Required work
After finding the line with "<331,270,409,340> = <549,209,609,258> x0.66" in the data below, set down exactly each line through the one with "yellow can <214,316,269,396>", inclusive, and stop there.
---- Source material
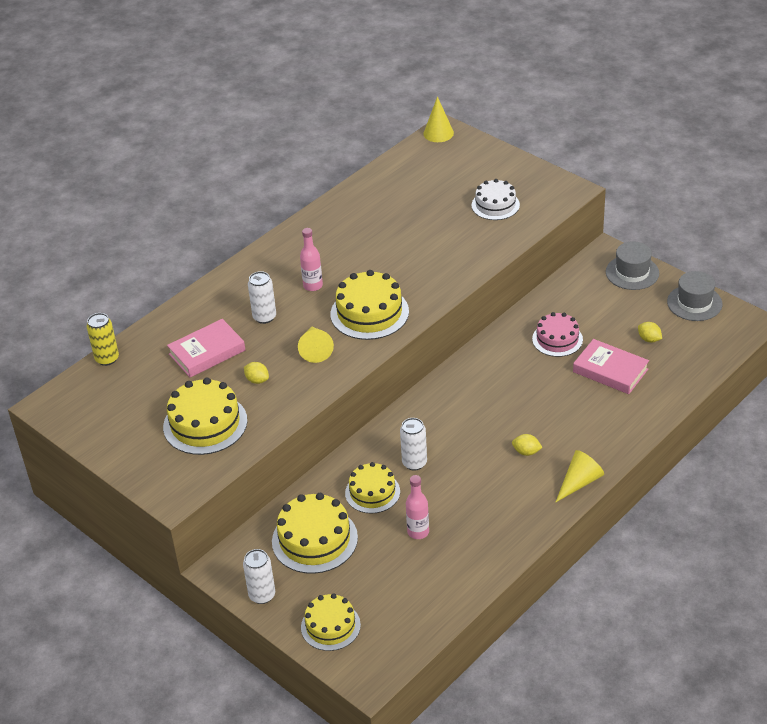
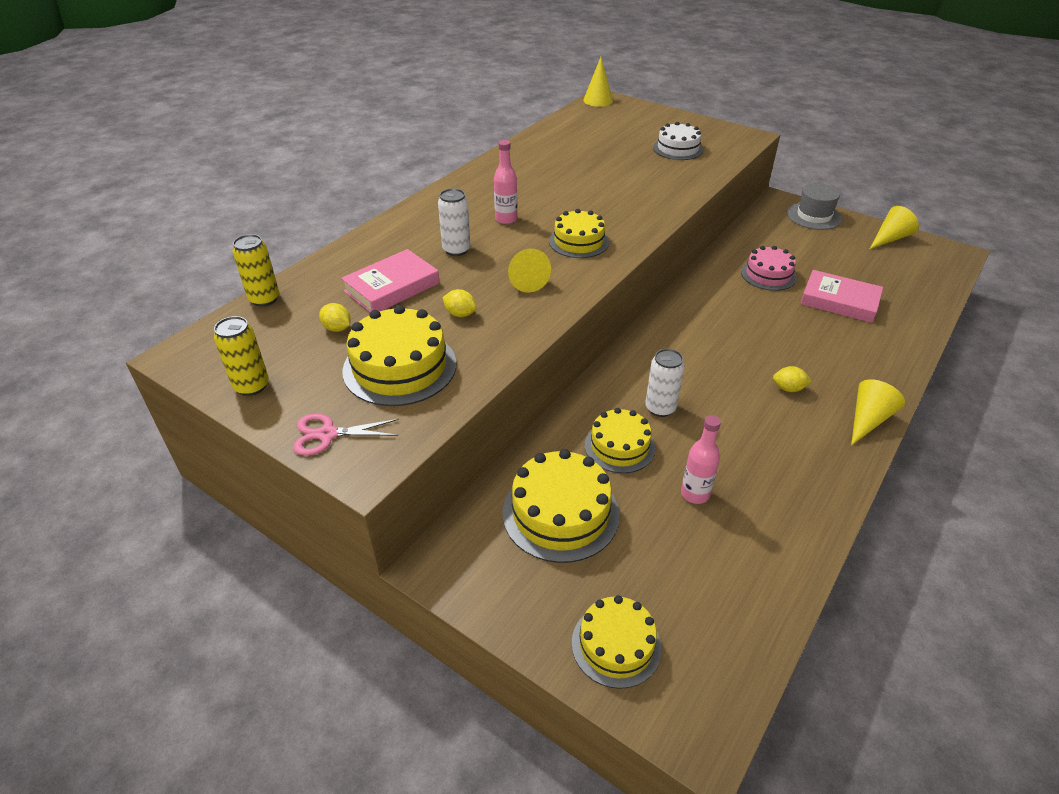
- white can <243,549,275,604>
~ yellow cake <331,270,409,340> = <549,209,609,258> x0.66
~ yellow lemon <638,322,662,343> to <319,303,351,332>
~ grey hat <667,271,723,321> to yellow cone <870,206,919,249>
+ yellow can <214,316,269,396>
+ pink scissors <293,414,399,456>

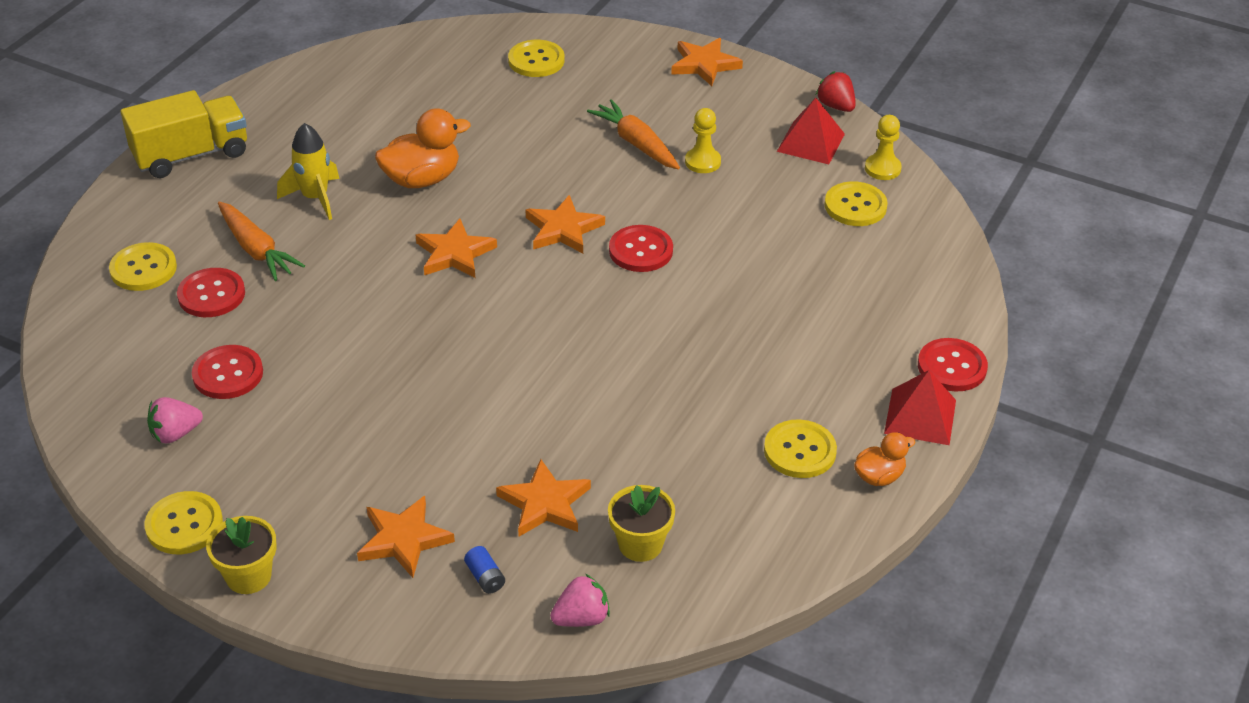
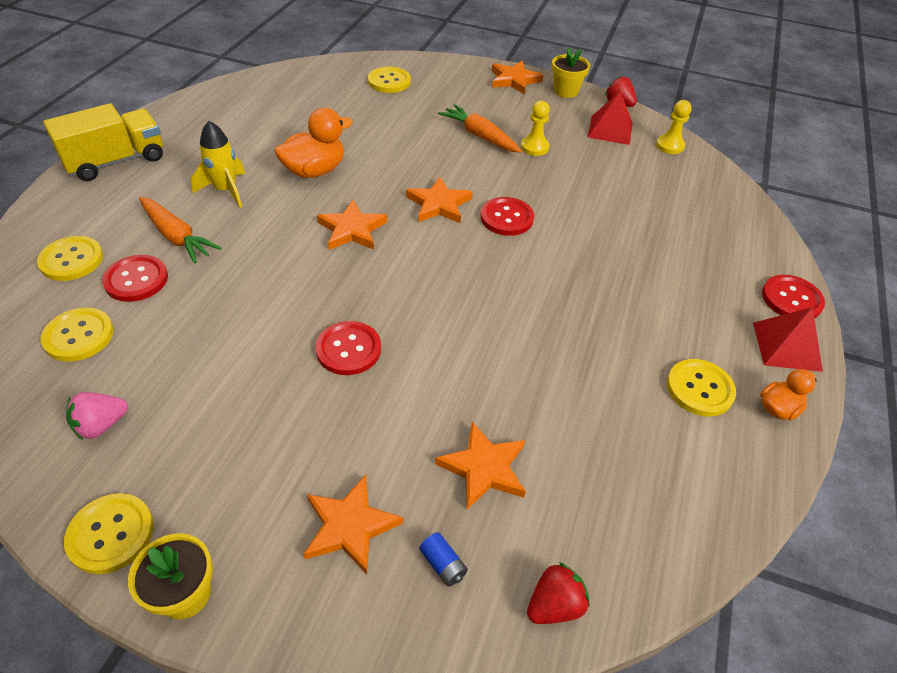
~ red button <192,345,263,399> to <315,321,381,375>
~ pink strawberry <550,574,610,627> to red strawberry <527,562,589,624>
~ yellow flower pot <608,485,675,562> to <552,47,590,98>
~ yellow button <825,182,888,226> to <41,308,114,362>

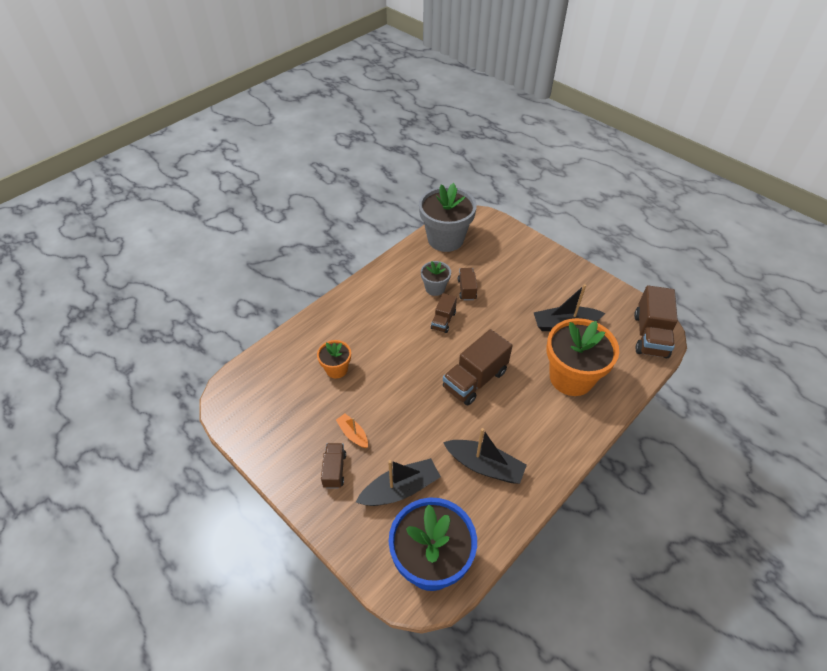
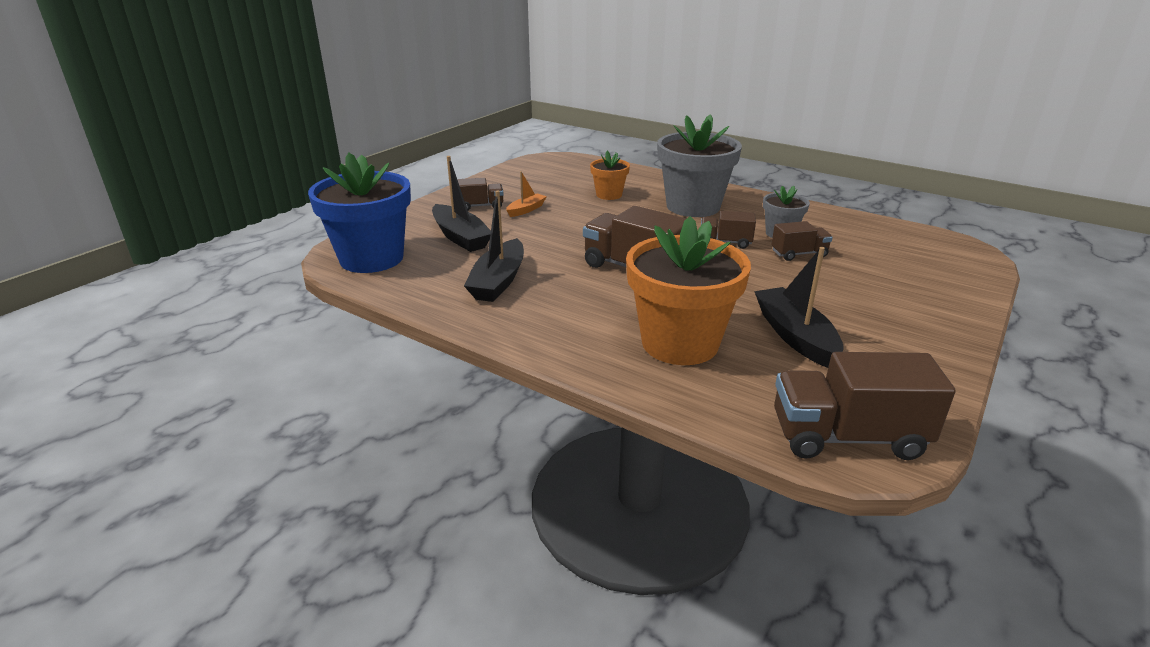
~ grey flower pot <419,183,477,252> to <657,114,742,217>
--------
Exercise output
~ yellow cake <331,270,409,340> = <549,209,609,258> x0.66
~ yellow lemon <638,322,662,343> to <319,303,351,332>
~ grey hat <667,271,723,321> to yellow cone <870,206,919,249>
+ yellow can <214,316,269,396>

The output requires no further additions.